* **Data provided**:
##############################
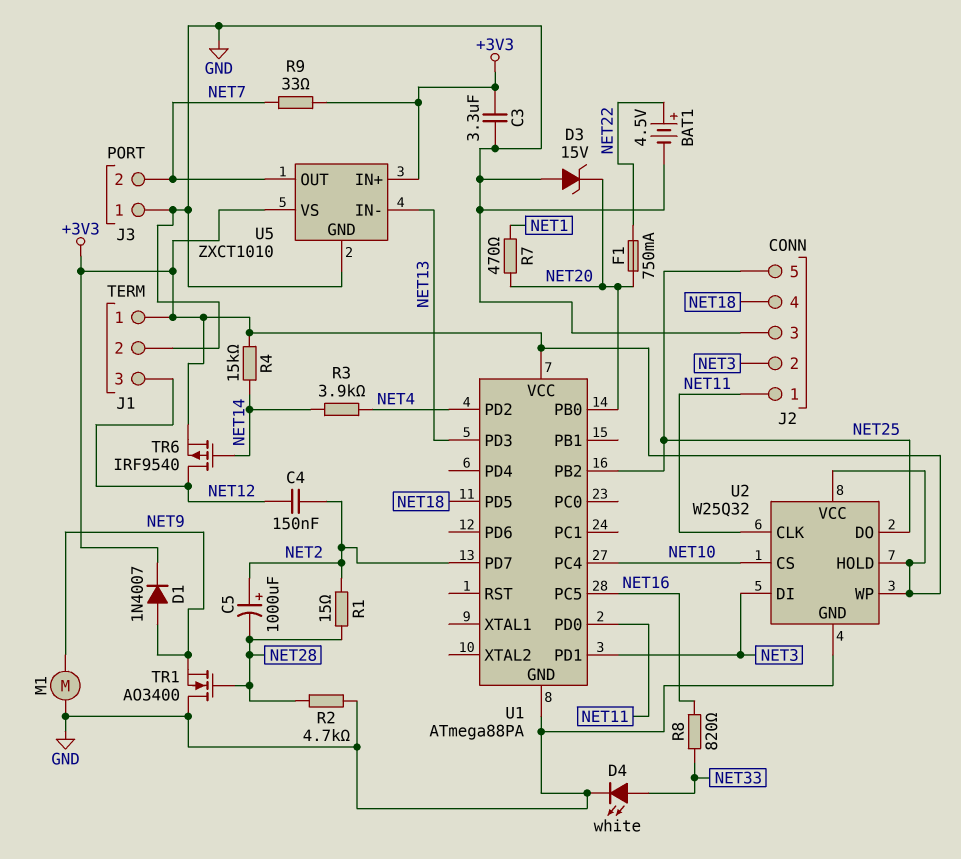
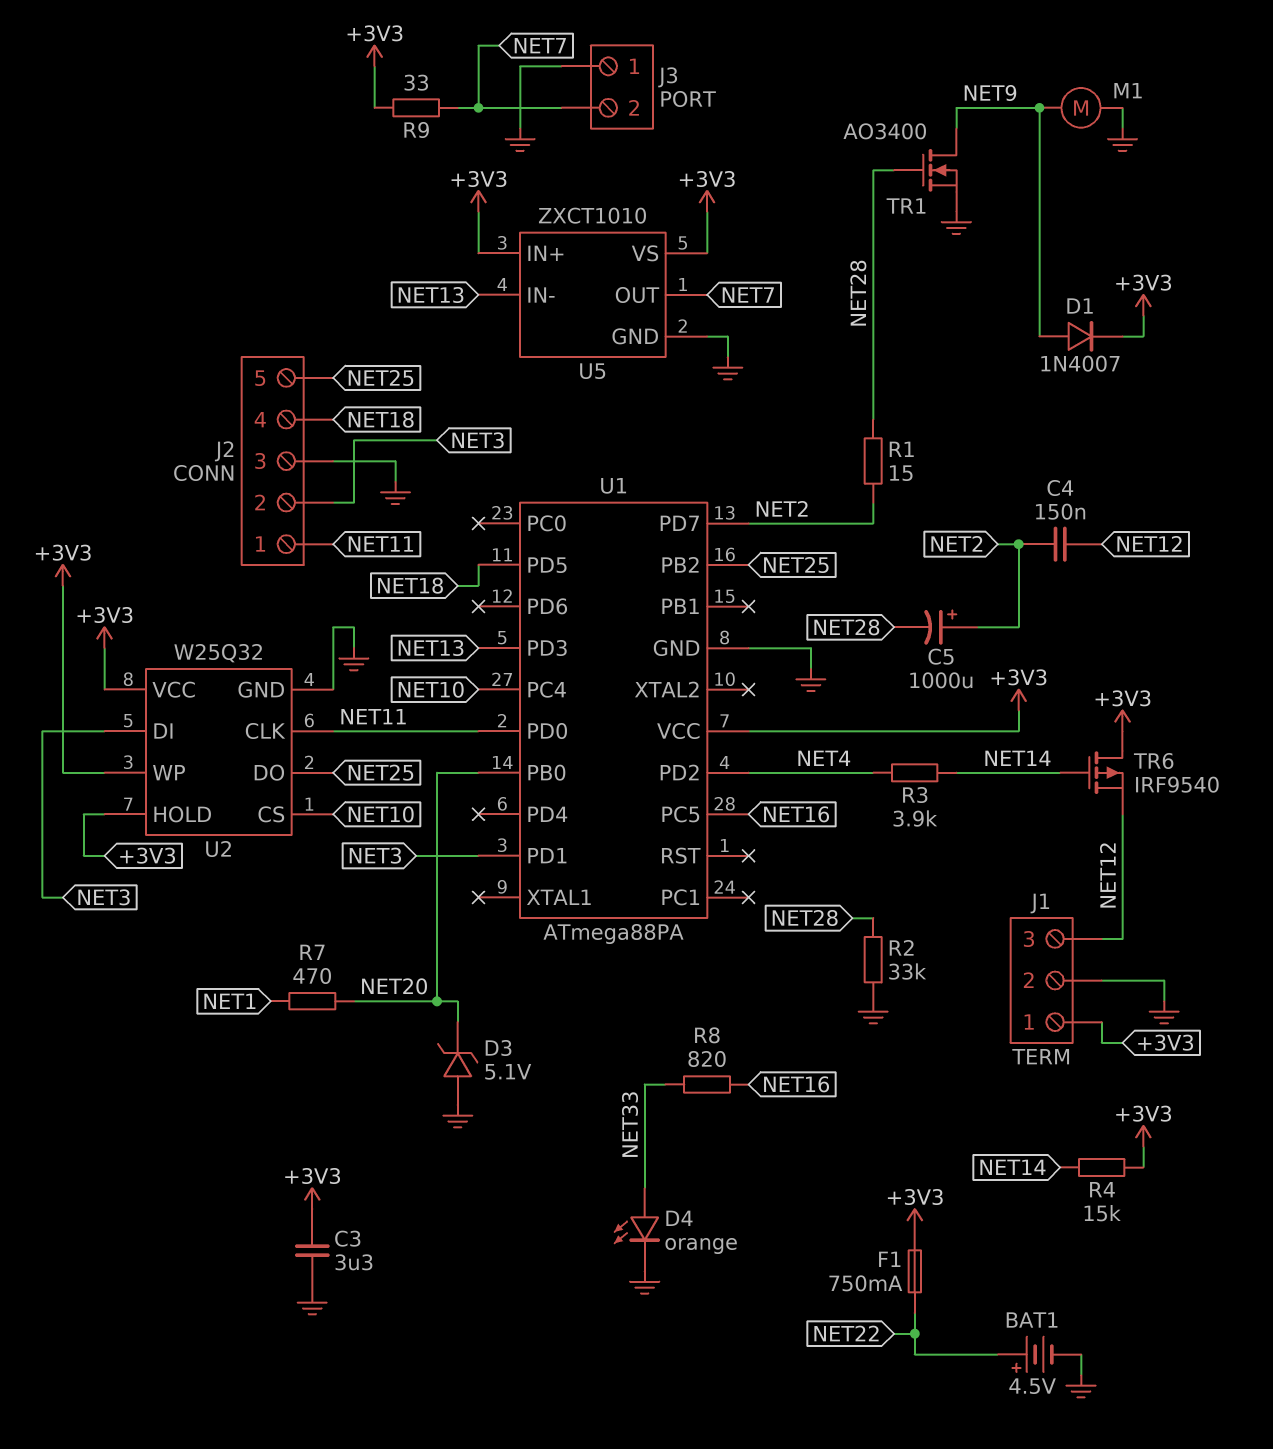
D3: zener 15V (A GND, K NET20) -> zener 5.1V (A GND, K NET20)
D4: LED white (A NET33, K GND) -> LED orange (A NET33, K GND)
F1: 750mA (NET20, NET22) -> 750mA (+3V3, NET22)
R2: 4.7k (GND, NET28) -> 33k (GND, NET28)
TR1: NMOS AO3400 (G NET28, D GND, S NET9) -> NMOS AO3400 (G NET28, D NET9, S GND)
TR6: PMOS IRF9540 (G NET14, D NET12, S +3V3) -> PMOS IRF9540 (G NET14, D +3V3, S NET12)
##############################
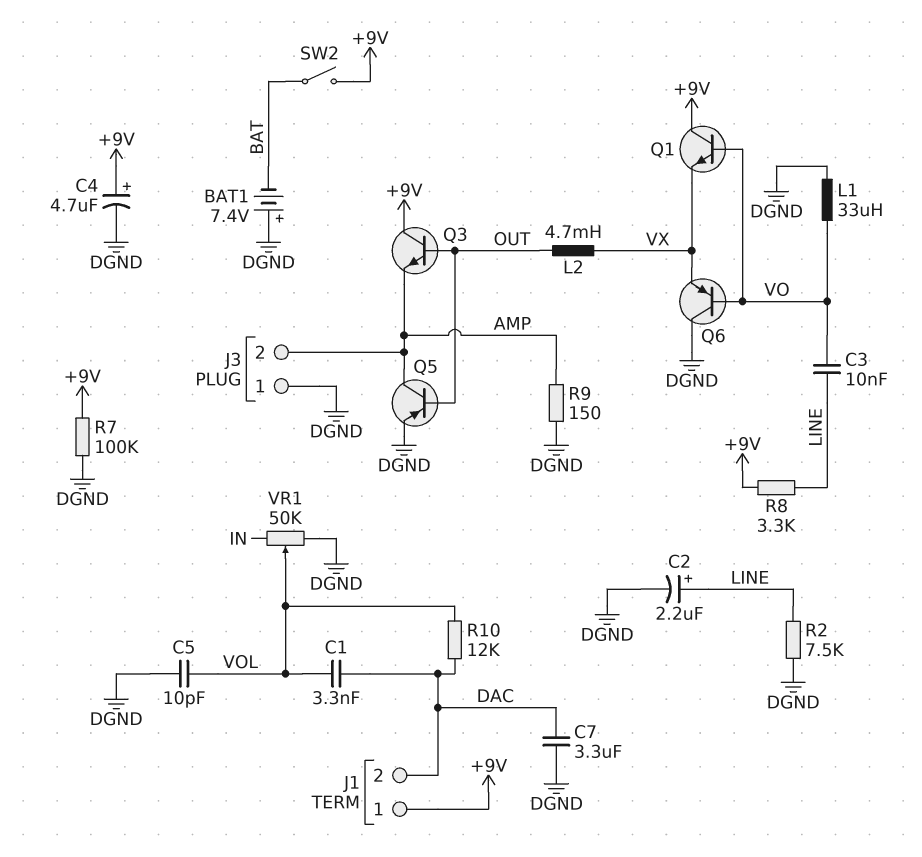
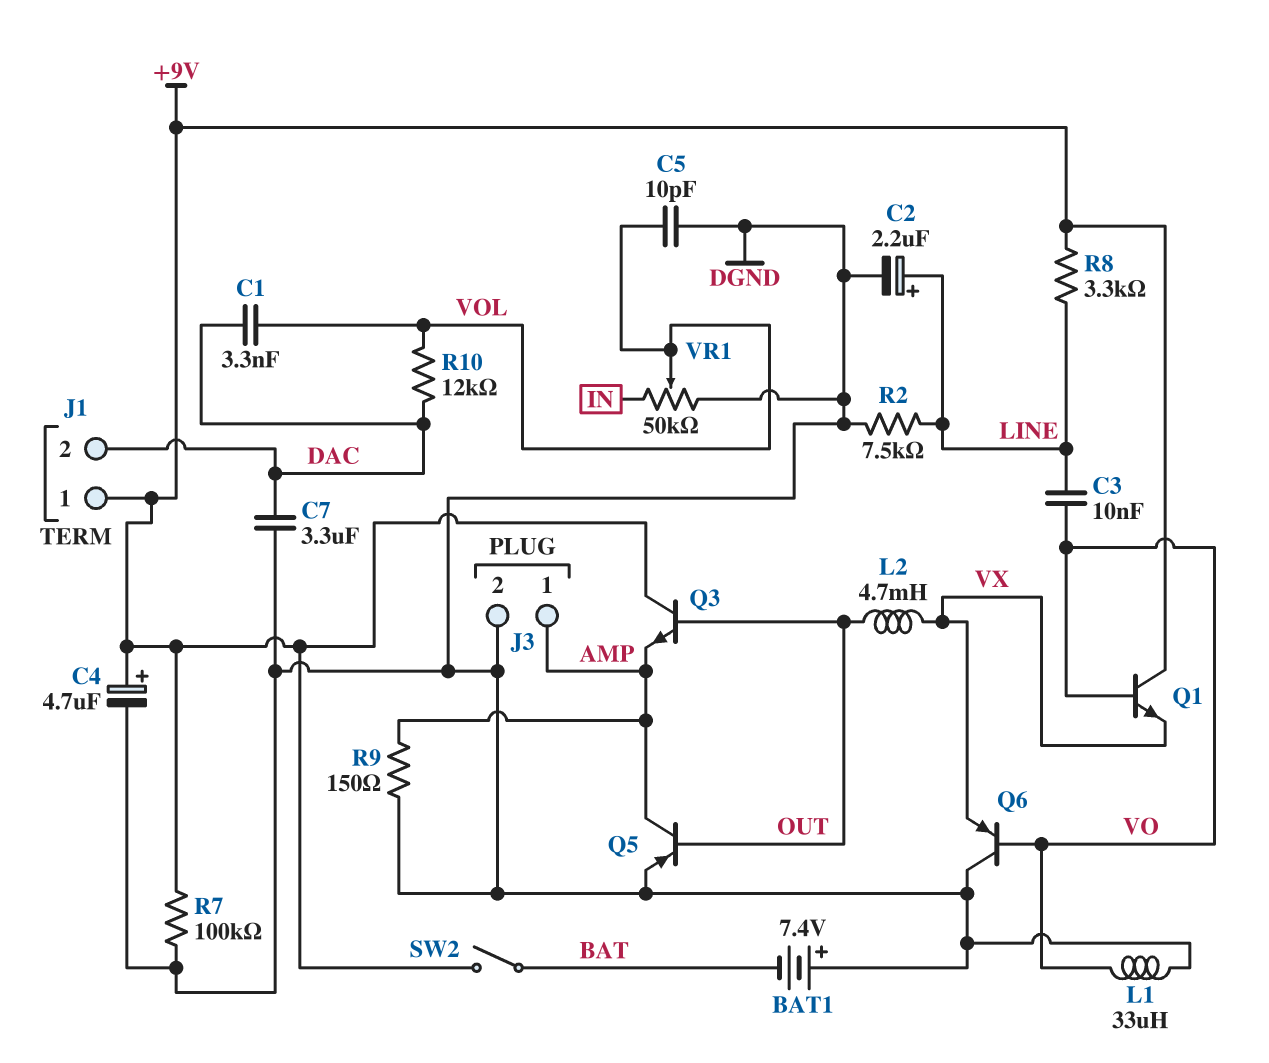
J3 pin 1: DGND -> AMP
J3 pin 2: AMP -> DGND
##############################
* **Aim of the task**:
Starting at the line that contains "R2: 4.7k (GND, NET28) -> 33k (GND, NET28)" and stopping after the line that contains "TR6: PMOS IRF9540", write out every line exactly as it appears above, and no other line.

* **Final answer**:
R2: 4.7k (GND, NET28) -> 33k (GND, NET28)
TR1: NMOS AO3400 (G NET28, D GND, S NET9) -> NMOS AO3400 (G NET28, D NET9, S GND)
TR6: PMOS IRF9540 (G NET14, D NET12, S +3V3) -> PMOS IRF9540 (G NET14, D +3V3, S NET12)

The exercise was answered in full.